▶ **TASK TO COMPLETE**:
Check every line of the data and copy the ones where "shape" appears.

══════

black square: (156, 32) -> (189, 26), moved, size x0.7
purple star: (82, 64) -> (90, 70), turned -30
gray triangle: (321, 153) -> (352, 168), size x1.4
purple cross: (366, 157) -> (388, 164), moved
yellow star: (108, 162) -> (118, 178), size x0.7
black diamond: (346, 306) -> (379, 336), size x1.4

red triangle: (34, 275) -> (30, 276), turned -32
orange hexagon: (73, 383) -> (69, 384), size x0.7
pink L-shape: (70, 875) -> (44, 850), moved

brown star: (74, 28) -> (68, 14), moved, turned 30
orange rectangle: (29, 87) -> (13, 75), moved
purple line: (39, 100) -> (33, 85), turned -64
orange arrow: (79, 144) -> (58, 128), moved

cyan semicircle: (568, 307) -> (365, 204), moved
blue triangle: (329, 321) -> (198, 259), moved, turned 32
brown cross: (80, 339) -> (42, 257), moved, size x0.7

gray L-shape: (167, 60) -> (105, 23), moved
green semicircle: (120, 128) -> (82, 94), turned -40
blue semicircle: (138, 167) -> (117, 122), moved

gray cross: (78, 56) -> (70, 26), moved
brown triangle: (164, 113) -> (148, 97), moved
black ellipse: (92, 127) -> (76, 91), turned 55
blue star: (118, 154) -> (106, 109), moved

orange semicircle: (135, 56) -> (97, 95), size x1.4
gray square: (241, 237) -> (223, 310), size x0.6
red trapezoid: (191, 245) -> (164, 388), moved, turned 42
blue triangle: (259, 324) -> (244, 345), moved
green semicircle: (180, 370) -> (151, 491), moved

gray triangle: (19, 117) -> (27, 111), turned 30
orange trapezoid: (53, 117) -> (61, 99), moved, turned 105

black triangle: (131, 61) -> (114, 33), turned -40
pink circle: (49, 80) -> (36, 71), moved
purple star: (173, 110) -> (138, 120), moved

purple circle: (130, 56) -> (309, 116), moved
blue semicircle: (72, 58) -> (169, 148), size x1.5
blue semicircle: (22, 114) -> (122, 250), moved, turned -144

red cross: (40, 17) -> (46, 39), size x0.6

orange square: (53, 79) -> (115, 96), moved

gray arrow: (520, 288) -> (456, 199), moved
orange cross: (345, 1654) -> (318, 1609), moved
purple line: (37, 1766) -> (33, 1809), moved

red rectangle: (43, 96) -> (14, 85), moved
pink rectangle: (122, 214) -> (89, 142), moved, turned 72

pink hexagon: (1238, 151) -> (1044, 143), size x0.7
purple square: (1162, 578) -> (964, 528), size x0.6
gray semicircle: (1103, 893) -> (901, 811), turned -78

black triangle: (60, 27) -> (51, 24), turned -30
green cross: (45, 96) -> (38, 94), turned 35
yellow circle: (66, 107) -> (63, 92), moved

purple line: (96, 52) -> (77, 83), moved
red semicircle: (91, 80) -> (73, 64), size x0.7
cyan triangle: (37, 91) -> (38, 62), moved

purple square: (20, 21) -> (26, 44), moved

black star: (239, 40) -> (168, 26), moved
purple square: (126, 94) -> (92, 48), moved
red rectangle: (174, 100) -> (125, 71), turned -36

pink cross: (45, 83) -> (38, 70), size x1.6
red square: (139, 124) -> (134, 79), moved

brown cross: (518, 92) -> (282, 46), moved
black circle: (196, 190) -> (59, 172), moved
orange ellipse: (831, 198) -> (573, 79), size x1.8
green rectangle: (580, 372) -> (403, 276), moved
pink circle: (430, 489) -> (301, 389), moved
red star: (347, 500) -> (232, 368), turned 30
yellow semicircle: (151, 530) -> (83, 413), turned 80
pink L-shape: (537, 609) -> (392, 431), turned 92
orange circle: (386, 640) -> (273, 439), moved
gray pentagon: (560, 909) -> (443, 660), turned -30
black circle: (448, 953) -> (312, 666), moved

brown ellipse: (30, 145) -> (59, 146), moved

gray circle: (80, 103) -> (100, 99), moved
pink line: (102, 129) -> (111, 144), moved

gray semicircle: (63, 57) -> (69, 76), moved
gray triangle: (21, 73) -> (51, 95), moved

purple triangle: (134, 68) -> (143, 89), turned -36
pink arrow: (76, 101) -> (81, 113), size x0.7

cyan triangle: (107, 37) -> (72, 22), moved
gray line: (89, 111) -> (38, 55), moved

══════

▶ **FINAL ANSWER**:
pink L-shape: (70, 875) -> (44, 850), moved
gray L-shape: (167, 60) -> (105, 23), moved
pink L-shape: (537, 609) -> (392, 431), turned 92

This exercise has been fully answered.